Activity ▸ Take the records below from their first line to the line with "after: SCARLET ROLLING PIN", and restate those lines word for word.

#####

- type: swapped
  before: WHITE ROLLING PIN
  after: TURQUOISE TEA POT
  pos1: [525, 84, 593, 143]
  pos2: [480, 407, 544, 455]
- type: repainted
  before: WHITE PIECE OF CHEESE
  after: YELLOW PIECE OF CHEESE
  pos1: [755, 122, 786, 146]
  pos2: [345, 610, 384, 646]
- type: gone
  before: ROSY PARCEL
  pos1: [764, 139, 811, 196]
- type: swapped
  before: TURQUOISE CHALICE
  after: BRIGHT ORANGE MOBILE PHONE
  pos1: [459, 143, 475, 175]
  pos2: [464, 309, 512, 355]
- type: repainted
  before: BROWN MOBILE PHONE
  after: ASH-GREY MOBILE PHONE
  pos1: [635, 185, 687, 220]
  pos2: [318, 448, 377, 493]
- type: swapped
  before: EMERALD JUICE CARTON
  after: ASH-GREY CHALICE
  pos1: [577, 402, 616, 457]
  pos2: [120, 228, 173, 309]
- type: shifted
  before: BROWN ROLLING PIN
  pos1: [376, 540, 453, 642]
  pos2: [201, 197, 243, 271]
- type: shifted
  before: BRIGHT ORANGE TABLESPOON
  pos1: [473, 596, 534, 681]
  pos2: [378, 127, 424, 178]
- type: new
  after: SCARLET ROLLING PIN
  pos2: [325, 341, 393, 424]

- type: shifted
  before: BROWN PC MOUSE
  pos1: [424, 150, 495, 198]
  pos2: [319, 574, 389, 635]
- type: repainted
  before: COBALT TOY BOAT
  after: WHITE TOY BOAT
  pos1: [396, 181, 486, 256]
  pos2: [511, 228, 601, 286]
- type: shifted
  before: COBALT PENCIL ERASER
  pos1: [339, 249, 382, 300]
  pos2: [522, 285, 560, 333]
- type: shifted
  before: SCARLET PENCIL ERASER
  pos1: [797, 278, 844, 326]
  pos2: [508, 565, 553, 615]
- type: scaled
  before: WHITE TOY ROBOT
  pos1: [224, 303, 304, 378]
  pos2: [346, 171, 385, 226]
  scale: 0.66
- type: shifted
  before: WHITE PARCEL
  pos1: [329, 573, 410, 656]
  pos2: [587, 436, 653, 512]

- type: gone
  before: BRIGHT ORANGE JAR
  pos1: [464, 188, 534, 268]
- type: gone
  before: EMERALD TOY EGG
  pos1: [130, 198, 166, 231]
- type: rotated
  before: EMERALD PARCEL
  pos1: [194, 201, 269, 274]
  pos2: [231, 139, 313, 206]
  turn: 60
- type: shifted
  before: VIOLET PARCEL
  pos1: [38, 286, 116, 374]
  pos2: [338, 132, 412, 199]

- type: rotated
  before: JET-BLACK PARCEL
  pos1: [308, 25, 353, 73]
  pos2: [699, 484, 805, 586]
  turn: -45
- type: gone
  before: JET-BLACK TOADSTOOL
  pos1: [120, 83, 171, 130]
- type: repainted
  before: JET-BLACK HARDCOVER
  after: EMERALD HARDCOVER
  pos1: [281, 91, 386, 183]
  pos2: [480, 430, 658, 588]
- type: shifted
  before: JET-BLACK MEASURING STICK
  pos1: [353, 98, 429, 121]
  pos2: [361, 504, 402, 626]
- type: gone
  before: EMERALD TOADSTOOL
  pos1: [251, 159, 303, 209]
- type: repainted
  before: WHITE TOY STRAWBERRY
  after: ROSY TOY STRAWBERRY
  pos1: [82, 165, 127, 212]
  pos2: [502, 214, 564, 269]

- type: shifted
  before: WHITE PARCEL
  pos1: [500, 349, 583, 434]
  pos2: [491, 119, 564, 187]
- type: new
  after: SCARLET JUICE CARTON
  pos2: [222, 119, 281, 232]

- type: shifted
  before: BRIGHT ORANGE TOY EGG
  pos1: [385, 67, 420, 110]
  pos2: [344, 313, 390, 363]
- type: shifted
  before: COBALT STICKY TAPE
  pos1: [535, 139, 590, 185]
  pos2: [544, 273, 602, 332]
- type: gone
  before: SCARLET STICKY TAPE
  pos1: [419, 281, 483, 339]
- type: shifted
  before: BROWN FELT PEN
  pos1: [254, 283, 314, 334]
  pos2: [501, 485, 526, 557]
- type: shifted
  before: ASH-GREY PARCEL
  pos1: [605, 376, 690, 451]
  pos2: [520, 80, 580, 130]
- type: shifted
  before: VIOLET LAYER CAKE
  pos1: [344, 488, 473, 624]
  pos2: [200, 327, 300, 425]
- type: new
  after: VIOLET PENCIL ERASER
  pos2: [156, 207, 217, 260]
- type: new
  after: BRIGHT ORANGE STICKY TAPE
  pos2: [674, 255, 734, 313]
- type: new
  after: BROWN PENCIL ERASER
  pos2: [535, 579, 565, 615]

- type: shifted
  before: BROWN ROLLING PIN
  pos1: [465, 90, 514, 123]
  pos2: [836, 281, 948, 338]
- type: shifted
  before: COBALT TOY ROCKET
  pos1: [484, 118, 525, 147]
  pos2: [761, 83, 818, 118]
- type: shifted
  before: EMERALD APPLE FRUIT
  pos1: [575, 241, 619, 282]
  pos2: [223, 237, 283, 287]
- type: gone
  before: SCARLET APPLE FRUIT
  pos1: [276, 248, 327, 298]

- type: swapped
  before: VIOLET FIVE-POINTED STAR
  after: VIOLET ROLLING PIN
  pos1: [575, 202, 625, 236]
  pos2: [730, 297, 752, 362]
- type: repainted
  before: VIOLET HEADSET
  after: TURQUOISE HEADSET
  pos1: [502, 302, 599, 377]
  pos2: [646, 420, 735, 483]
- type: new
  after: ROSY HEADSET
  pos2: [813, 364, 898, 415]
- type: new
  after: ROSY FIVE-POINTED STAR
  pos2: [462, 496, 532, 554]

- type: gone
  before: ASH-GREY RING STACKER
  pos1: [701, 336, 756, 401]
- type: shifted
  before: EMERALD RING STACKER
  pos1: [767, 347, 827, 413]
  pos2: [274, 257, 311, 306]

#####

Worked solution ▸
- type: swapped
  before: WHITE ROLLING PIN
  after: TURQUOISE TEA POT
  pos1: [525, 84, 593, 143]
  pos2: [480, 407, 544, 455]
- type: repainted
  before: WHITE PIECE OF CHEESE
  after: YELLOW PIECE OF CHEESE
  pos1: [755, 122, 786, 146]
  pos2: [345, 610, 384, 646]
- type: gone
  before: ROSY PARCEL
  pos1: [764, 139, 811, 196]
- type: swapped
  before: TURQUOISE CHALICE
  after: BRIGHT ORANGE MOBILE PHONE
  pos1: [459, 143, 475, 175]
  pos2: [464, 309, 512, 355]
- type: repainted
  before: BROWN MOBILE PHONE
  after: ASH-GREY MOBILE PHONE
  pos1: [635, 185, 687, 220]
  pos2: [318, 448, 377, 493]
- type: swapped
  before: EMERALD JUICE CARTON
  after: ASH-GREY CHALICE
  pos1: [577, 402, 616, 457]
  pos2: [120, 228, 173, 309]
- type: shifted
  before: BROWN ROLLING PIN
  pos1: [376, 540, 453, 642]
  pos2: [201, 197, 243, 271]
- type: shifted
  before: BRIGHT ORANGE TABLESPOON
  pos1: [473, 596, 534, 681]
  pos2: [378, 127, 424, 178]
- type: new
  after: SCARLET ROLLING PIN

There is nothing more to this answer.